■ **EXTRACTED DATA**
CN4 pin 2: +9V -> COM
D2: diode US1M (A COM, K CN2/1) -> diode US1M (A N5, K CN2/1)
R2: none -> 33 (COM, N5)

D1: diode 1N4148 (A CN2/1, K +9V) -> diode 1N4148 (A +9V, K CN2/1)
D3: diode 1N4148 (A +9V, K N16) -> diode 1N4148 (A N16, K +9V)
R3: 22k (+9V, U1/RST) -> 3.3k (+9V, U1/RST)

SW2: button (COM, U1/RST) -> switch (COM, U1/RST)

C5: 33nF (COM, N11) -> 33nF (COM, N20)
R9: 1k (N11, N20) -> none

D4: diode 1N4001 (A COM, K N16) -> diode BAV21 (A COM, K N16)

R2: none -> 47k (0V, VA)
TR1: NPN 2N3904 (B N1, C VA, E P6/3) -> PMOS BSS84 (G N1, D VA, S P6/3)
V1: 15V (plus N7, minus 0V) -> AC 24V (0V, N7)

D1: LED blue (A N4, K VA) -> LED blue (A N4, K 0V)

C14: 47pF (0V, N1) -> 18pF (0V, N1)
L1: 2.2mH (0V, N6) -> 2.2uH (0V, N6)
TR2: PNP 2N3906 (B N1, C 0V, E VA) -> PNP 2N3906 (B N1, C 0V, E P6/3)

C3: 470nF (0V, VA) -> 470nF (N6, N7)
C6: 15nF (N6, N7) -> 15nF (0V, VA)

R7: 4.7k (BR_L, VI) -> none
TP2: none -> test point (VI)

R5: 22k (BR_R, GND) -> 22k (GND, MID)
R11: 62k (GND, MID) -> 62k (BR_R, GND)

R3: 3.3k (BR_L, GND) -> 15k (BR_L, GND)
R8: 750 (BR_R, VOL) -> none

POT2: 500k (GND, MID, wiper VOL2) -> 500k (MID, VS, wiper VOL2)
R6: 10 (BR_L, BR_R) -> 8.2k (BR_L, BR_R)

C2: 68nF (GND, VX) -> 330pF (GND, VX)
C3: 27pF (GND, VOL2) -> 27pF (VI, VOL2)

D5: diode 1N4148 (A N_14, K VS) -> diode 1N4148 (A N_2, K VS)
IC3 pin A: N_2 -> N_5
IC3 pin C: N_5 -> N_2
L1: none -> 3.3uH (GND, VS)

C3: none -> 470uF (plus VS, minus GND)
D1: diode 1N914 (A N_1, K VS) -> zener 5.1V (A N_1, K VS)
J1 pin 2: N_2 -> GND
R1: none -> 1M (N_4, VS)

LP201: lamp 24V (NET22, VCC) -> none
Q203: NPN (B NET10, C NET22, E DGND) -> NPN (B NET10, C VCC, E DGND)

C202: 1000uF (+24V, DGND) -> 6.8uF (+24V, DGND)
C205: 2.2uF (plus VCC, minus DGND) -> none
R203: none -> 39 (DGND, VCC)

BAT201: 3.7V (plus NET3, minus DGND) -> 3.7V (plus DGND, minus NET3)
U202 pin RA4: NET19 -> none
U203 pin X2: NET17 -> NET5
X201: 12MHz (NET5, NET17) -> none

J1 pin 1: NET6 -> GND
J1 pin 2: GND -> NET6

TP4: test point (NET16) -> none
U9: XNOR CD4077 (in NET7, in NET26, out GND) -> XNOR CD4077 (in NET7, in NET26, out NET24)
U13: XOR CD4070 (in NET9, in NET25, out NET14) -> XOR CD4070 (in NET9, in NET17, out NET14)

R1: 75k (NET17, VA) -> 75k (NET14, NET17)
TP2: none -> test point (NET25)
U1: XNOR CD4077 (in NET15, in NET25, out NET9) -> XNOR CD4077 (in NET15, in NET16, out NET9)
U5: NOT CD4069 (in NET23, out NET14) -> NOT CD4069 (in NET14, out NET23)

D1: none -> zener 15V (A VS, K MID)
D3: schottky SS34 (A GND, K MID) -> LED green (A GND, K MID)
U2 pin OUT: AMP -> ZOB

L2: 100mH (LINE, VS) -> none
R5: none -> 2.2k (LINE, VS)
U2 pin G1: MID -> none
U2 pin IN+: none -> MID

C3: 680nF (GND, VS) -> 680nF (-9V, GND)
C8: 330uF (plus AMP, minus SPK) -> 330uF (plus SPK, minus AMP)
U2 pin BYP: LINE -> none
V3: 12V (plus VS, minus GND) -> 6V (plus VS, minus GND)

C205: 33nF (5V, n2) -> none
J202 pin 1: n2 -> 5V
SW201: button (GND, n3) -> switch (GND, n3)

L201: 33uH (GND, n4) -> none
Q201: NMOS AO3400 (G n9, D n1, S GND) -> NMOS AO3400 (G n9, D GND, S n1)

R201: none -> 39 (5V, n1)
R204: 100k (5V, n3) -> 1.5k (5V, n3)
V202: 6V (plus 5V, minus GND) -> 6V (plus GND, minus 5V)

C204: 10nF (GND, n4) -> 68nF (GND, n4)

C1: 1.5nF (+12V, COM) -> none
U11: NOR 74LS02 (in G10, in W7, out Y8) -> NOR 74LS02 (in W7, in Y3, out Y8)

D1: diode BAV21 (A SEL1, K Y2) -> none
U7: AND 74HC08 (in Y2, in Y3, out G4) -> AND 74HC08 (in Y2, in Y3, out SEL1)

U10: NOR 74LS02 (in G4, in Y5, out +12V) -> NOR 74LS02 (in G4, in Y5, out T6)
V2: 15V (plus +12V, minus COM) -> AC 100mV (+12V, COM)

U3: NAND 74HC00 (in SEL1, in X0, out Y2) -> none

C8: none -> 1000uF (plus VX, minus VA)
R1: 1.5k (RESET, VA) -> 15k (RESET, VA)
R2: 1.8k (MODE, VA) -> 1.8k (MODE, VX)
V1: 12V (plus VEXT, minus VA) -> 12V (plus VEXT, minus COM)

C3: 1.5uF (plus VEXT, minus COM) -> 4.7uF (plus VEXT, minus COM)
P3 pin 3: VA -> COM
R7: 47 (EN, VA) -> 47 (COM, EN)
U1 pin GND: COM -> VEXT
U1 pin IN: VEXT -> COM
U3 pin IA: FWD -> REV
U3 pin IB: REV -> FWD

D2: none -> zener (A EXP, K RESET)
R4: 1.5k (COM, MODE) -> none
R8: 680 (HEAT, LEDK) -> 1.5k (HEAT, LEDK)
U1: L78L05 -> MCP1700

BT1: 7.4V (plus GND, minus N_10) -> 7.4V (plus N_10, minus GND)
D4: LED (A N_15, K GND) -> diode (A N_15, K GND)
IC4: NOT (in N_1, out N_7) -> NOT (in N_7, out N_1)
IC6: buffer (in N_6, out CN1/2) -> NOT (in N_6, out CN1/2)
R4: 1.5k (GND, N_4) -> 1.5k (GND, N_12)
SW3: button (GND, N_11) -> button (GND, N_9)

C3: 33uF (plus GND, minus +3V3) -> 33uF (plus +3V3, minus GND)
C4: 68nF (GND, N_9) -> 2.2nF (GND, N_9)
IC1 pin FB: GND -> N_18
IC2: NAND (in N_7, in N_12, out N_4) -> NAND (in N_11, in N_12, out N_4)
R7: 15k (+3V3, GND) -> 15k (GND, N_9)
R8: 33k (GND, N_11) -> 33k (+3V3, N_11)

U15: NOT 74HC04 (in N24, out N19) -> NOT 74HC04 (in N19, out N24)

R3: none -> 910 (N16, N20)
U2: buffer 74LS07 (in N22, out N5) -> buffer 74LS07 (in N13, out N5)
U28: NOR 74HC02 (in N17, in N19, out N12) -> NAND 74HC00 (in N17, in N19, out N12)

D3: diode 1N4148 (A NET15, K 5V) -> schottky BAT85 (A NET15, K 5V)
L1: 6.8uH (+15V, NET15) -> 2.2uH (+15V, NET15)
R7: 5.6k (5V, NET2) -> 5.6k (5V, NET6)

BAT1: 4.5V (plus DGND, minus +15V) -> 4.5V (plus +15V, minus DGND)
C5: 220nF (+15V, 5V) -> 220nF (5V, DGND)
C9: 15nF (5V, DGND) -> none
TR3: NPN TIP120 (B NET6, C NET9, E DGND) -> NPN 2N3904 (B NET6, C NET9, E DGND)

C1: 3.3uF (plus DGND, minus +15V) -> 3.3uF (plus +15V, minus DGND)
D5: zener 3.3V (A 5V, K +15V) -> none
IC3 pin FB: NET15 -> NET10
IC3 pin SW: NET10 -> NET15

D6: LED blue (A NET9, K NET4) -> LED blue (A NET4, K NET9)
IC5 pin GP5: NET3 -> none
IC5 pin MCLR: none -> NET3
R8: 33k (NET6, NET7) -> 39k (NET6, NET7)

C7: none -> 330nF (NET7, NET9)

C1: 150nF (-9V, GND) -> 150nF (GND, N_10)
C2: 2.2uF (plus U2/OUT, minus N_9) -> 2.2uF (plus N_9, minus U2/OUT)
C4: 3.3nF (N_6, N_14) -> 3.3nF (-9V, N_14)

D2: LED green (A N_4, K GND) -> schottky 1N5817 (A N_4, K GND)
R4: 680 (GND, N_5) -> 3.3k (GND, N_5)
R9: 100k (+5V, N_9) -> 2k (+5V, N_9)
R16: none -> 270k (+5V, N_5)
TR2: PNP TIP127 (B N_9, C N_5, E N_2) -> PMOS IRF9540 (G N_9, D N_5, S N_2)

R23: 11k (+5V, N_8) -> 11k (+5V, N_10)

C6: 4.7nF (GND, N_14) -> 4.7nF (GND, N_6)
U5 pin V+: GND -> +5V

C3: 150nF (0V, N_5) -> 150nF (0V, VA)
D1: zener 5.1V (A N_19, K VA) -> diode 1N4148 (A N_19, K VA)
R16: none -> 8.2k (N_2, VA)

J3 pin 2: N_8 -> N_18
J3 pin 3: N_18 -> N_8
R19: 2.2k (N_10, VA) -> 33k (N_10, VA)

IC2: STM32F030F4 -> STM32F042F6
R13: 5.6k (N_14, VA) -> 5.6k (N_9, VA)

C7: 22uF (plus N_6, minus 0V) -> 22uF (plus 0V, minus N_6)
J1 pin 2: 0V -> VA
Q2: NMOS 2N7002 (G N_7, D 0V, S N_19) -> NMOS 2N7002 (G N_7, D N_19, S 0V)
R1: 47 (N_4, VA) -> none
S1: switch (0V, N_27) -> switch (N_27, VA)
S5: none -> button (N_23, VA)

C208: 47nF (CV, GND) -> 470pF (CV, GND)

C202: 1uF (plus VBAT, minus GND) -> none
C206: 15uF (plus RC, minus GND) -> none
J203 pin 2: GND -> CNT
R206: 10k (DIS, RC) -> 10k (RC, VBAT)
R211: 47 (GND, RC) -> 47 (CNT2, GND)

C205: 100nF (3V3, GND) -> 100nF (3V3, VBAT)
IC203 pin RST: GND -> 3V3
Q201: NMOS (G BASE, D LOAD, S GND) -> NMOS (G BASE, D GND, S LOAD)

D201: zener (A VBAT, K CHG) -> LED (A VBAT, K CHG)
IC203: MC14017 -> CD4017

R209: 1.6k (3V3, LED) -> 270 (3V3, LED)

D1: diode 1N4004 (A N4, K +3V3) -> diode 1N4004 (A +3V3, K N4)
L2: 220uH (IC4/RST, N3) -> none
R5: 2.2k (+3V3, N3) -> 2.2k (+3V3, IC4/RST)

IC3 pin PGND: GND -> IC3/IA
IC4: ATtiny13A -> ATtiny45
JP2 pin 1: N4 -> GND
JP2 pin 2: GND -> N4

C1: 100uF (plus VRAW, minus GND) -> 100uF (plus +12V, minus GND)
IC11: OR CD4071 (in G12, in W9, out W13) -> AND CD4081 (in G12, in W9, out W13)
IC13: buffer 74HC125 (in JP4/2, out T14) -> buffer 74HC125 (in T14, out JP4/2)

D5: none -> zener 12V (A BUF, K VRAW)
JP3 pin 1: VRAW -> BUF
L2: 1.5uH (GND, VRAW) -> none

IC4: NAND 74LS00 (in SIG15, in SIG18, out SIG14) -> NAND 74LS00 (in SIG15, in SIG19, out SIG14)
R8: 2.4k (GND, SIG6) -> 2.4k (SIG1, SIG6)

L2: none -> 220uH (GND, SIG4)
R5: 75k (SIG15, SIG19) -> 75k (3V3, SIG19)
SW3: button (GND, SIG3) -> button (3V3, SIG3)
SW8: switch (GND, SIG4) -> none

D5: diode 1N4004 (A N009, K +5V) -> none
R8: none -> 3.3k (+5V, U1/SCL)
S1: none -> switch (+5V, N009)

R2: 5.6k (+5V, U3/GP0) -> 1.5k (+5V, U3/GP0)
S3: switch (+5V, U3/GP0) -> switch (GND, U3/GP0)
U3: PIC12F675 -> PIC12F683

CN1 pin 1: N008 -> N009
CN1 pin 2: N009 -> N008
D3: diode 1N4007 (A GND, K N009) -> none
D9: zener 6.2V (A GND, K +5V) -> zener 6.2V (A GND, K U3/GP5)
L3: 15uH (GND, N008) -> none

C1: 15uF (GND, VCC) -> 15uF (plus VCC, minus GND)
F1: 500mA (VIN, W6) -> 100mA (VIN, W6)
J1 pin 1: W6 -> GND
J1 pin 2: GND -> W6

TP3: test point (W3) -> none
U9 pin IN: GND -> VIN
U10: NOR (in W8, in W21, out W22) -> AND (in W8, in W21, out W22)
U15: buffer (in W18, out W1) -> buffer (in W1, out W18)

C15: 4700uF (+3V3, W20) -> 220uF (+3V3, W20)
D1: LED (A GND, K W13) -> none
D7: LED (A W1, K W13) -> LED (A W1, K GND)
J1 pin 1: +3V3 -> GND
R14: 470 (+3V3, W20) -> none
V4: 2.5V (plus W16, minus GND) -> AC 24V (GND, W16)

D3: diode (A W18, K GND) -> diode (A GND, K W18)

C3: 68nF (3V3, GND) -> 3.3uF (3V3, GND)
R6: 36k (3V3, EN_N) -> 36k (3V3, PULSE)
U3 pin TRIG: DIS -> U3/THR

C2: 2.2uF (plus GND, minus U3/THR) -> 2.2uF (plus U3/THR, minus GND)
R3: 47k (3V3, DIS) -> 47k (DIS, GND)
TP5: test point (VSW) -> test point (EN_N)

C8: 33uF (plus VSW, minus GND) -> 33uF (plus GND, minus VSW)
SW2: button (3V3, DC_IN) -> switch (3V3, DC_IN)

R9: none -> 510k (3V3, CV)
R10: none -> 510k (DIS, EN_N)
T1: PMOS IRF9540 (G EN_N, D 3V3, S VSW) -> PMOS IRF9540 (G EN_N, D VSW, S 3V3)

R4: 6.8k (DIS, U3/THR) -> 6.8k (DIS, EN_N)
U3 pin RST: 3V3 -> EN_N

■ **DESCRIPTION OF THE TASK**
Beginning with the first line of the records above, reproduce each line exactly, ending at the line that contains "LP201: lamp 24V (NET22, VCC) -> none", and leave out everything else.

■ **OUTPUT FOR THIS TASK**
CN4 pin 2: +9V -> COM
D2: diode US1M (A COM, K CN2/1) -> diode US1M (A N5, K CN2/1)
R2: none -> 33 (COM, N5)

D1: diode 1N4148 (A CN2/1, K +9V) -> diode 1N4148 (A +9V, K CN2/1)
D3: diode 1N4148 (A +9V, K N16) -> diode 1N4148 (A N16, K +9V)
R3: 22k (+9V, U1/RST) -> 3.3k (+9V, U1/RST)

SW2: button (COM, U1/RST) -> switch (COM, U1/RST)

C5: 33nF (COM, N11) -> 33nF (COM, N20)
R9: 1k (N11, N20) -> none

D4: diode 1N4001 (A COM, K N16) -> diode BAV21 (A COM, K N16)

R2: none -> 47k (0V, VA)
TR1: NPN 2N3904 (B N1, C VA, E P6/3) -> PMOS BSS84 (G N1, D VA, S P6/3)
V1: 15V (plus N7, minus 0V) -> AC 24V (0V, N7)

D1: LED blue (A N4, K VA) -> LED blue (A N4, K 0V)

C14: 47pF (0V, N1) -> 18pF (0V, N1)
L1: 2.2mH (0V, N6) -> 2.2uH (0V, N6)
TR2: PNP 2N3906 (B N1, C 0V, E VA) -> PNP 2N3906 (B N1, C 0V, E P6/3)

C3: 470nF (0V, VA) -> 470nF (N6, N7)
C6: 15nF (N6, N7) -> 15nF (0V, VA)

R7: 4.7k (BR_L, VI) -> none
TP2: none -> test point (VI)

R5: 22k (BR_R, GND) -> 22k (GND, MID)
R11: 62k (GND, MID) -> 62k (BR_R, GND)

R3: 3.3k (BR_L, GND) -> 15k (BR_L, GND)
R8: 750 (BR_R, VOL) -> none

POT2: 500k (GND, MID, wiper VOL2) -> 500k (MID, VS, wiper VOL2)
R6: 10 (BR_L, BR_R) -> 8.2k (BR_L, BR_R)

C2: 68nF (GND, VX) -> 330pF (GND, VX)
C3: 27pF (GND, VOL2) -> 27pF (VI, VOL2)

D5: diode 1N4148 (A N_14, K VS) -> diode 1N4148 (A N_2, K VS)
IC3 pin A: N_2 -> N_5
IC3 pin C: N_5 -> N_2
L1: none -> 3.3uH (GND, VS)

C3: none -> 470uF (plus VS, minus GND)
D1: diode 1N914 (A N_1, K VS) -> zener 5.1V (A N_1, K VS)
J1 pin 2: N_2 -> GND
R1: none -> 1M (N_4, VS)

LP201: lamp 24V (NET22, VCC) -> none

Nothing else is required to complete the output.